■ **WHAT NEEDS TO BE DONE**: Go through the entries that follow and count every line with the string "cyan". Reply with the number only.

(Data extracted from a collection)
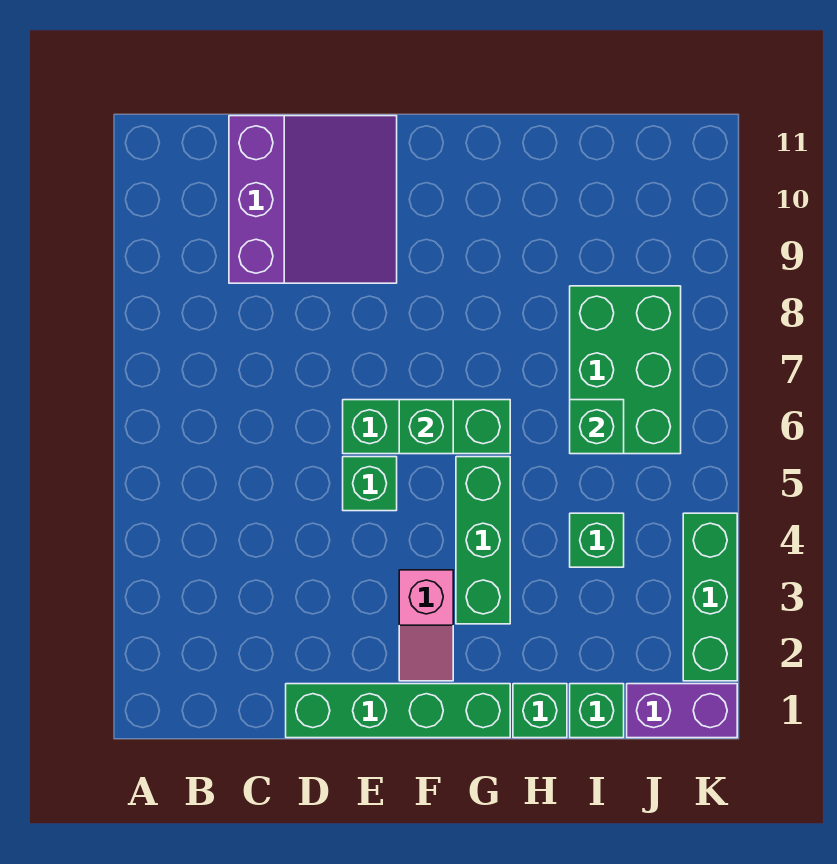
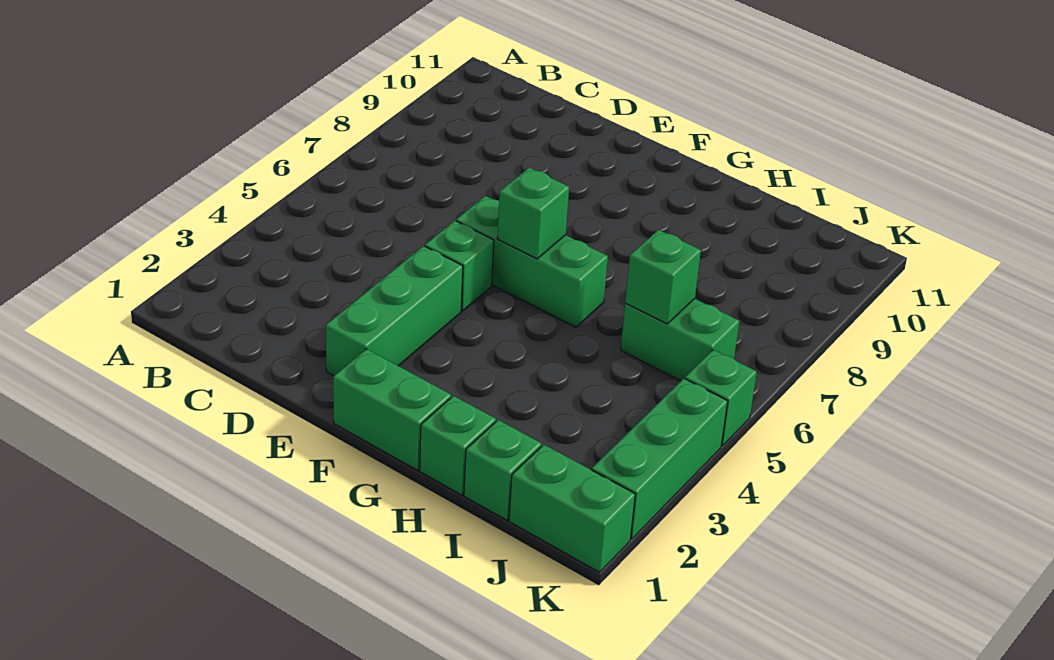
purple slope C9:E11 level 1 top C -> none
green brick D1:G1 level 1 -> green brick F1:G1 level 1
pink slope F2:F3 level 1 top 3 -> none
green brick G3:G5 level 1 -> green brick E2:E4 level 1
green brick I4 level 1 -> green brick K5 level 1
green brick I6:J8 level 1 -> green brick I6:J6 level 1
purple brick J1:K1 level 1 -> green brick J1:K1 level 1

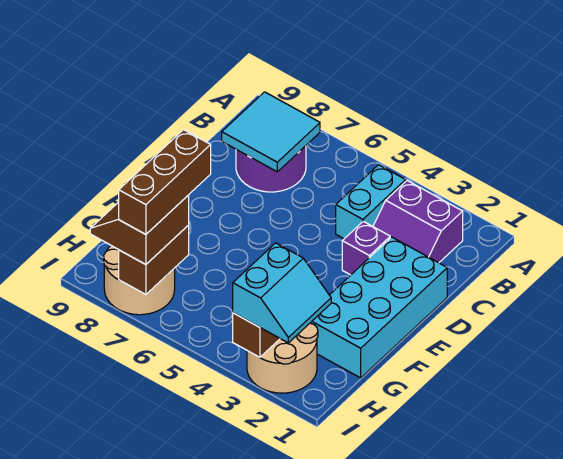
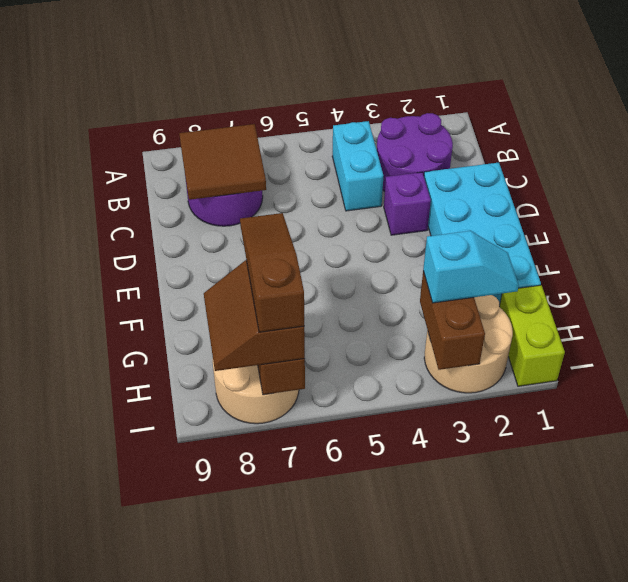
purple slope B2:C3 level 1 top B -> purple round brick B2:C3 level 1
cyan tile B7:C8 level 2 -> brown tile B7:C8 level 2
brown brick G7:I7 level 4 -> brown slope G7:I7 level 4 top I
none -> lime brick H1:I1 level 1
cyan slope H2:I3 level 3 top 3 -> cyan slope H2:H3 level 3 top 3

■ **RESULT BELOW**: 2